Requirement:
Give back the entire listing exactly as it was provided.

Data for processing:
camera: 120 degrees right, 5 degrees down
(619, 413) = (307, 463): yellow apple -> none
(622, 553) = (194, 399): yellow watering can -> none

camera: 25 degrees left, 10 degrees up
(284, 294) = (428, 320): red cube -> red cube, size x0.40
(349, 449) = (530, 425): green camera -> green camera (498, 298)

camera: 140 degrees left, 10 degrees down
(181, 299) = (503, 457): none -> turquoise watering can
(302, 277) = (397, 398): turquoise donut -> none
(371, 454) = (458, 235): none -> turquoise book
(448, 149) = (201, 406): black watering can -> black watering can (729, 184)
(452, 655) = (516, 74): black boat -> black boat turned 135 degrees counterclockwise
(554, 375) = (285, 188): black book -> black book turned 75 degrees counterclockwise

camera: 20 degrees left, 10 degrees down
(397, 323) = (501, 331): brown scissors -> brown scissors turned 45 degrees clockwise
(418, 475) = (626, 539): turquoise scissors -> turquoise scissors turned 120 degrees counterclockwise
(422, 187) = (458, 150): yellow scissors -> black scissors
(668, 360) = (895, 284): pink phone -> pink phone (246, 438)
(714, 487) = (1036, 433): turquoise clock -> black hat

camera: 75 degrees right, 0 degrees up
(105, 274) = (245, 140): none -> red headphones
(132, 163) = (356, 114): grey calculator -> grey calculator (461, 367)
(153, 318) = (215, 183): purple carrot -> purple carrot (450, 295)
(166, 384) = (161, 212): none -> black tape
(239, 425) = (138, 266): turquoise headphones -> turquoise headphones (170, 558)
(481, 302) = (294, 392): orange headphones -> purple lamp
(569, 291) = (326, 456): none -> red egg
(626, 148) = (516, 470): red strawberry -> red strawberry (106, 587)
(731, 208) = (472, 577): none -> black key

Problem solution:
camera: 120 degrees right, 5 degrees down
(619, 413) = (307, 463): yellow apple -> none
(622, 553) = (194, 399): yellow watering can -> none

camera: 25 degrees left, 10 degrees up
(284, 294) = (428, 320): red cube -> red cube, size x0.40
(349, 449) = (530, 425): green camera -> green camera (498, 298)

camera: 140 degrees left, 10 degrees down
(181, 299) = (503, 457): none -> turquoise watering can
(302, 277) = (397, 398): turquoise donut -> none
(371, 454) = (458, 235): none -> turquoise book
(448, 149) = (201, 406): black watering can -> black watering can (729, 184)
(452, 655) = (516, 74): black boat -> black boat turned 135 degrees counterclockwise
(554, 375) = (285, 188): black book -> black book turned 75 degrees counterclockwise

camera: 20 degrees left, 10 degrees down
(397, 323) = (501, 331): brown scissors -> brown scissors turned 45 degrees clockwise
(418, 475) = (626, 539): turquoise scissors -> turquoise scissors turned 120 degrees counterclockwise
(422, 187) = (458, 150): yellow scissors -> black scissors
(668, 360) = (895, 284): pink phone -> pink phone (246, 438)
(714, 487) = (1036, 433): turquoise clock -> black hat

camera: 75 degrees right, 0 degrees up
(105, 274) = (245, 140): none -> red headphones
(132, 163) = (356, 114): grey calculator -> grey calculator (461, 367)
(153, 318) = (215, 183): purple carrot -> purple carrot (450, 295)
(166, 384) = (161, 212): none -> black tape
(239, 425) = (138, 266): turquoise headphones -> turquoise headphones (170, 558)
(481, 302) = (294, 392): orange headphones -> purple lamp
(569, 291) = (326, 456): none -> red egg
(626, 148) = (516, 470): red strawberry -> red strawberry (106, 587)
(731, 208) = (472, 577): none -> black key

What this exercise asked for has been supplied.